INPUT DATA:
○ ○ ○ ○ ○
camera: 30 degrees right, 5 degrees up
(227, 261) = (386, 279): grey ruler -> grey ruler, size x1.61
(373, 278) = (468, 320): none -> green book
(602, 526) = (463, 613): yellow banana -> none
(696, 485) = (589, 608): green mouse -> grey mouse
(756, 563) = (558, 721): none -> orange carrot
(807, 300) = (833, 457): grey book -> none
○ ○ ○ ○ ○
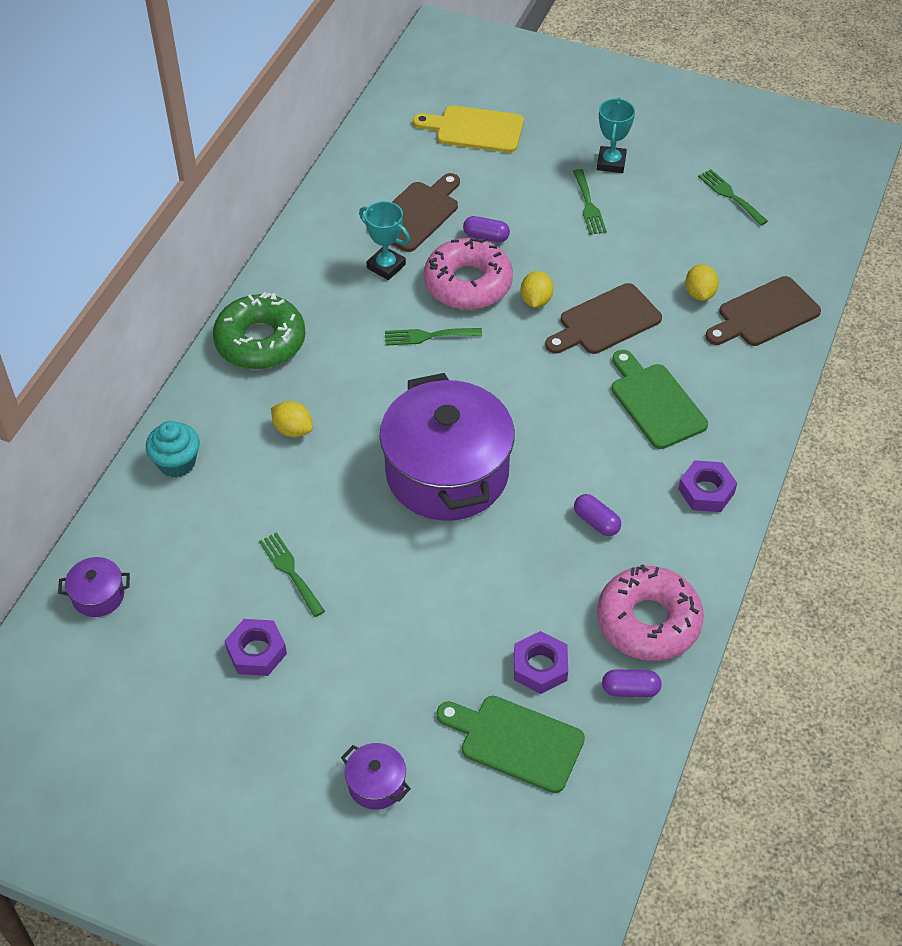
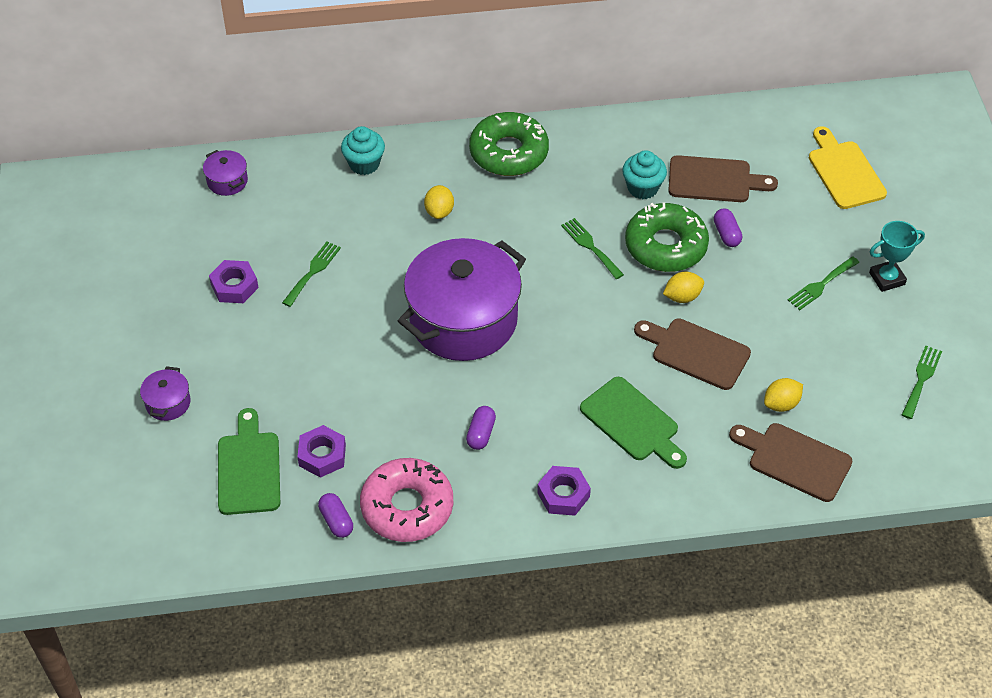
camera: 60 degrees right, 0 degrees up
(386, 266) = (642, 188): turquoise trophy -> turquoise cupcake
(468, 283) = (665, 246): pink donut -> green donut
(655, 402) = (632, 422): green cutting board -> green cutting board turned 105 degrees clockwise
○ ○ ○ ○ ○
DIRECTIONS FOR THIS TASK:
Report only a number, the count of lines in the listing that contain the word "book".

FINISHED TASK:
2